Look through the data below and, wherever a line carries the word "cone", please copy that line.

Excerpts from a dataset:
== Segment start ==

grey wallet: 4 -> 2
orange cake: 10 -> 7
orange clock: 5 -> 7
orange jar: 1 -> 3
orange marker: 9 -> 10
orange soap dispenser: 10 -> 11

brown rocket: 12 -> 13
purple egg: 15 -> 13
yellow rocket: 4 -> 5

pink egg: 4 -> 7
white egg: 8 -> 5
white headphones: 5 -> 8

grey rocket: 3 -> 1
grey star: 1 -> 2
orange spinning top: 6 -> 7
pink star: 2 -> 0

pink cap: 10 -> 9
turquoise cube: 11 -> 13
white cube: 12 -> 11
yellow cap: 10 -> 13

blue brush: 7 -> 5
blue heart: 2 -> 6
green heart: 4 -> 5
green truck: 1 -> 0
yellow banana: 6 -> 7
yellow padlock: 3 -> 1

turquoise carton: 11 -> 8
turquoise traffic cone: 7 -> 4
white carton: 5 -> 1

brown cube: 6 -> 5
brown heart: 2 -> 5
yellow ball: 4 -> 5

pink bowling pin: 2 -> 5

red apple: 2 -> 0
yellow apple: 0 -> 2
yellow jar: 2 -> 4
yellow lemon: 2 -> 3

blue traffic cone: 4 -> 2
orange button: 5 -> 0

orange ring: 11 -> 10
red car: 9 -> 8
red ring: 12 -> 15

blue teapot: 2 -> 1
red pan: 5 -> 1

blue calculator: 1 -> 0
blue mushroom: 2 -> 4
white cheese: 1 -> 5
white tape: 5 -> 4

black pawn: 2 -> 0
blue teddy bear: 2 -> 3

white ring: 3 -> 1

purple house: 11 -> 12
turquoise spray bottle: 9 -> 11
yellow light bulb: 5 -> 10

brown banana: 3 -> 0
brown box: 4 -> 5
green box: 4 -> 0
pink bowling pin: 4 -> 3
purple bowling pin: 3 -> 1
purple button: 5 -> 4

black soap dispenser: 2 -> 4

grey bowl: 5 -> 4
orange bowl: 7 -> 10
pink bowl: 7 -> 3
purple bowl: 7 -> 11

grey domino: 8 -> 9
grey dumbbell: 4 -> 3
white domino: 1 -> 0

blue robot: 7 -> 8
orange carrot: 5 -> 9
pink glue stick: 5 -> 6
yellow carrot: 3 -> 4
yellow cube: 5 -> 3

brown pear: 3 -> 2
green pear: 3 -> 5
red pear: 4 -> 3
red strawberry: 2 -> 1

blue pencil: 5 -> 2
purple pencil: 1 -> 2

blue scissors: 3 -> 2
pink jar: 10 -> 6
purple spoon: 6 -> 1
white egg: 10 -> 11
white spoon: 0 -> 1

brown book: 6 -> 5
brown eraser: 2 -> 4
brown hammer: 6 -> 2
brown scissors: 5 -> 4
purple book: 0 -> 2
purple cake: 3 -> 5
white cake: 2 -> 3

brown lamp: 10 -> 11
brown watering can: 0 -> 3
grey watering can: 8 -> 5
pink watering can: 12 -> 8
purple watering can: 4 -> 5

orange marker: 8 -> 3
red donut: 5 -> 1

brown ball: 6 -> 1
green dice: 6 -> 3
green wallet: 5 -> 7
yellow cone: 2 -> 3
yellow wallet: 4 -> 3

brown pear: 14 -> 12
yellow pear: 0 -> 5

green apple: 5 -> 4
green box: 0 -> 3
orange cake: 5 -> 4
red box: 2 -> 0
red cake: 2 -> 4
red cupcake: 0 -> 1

== Segment end ==

:: Output ::
turquoise traffic cone: 7 -> 4
blue traffic cone: 4 -> 2
yellow cone: 2 -> 3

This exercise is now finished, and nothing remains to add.